**Data records**.
********************

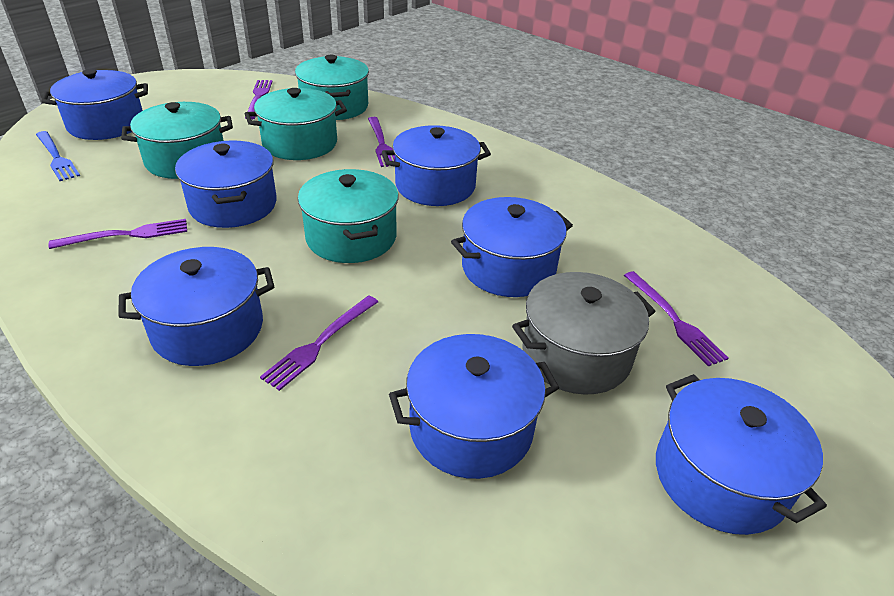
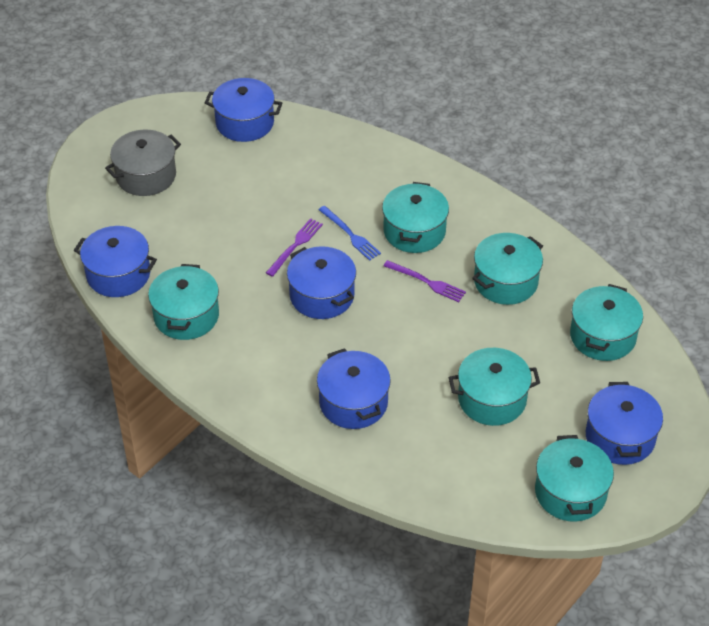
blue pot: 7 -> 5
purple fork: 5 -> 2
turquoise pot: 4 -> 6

********************

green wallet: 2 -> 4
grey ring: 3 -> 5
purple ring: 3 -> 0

********************

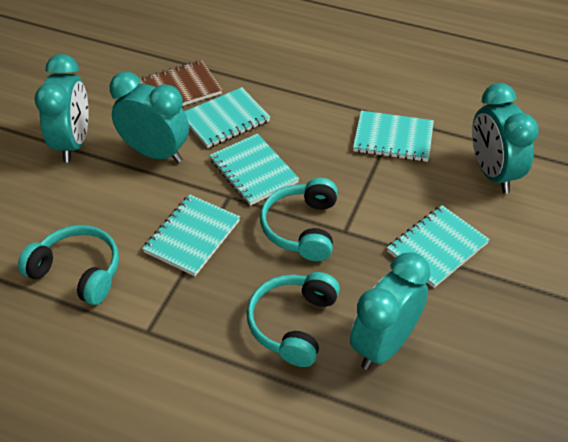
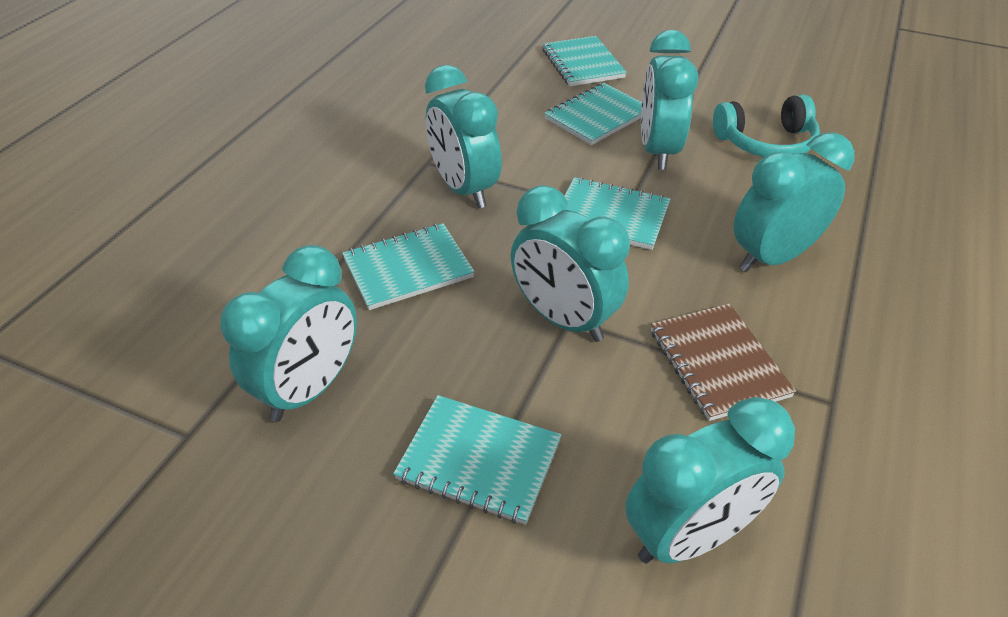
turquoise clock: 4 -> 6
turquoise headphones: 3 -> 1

********************

**Work required**. Scan the records for the string "turquoise" and report each line where it occurs.

**Output of the exercise**.
turquoise pot: 4 -> 6
turquoise clock: 4 -> 6
turquoise headphones: 3 -> 1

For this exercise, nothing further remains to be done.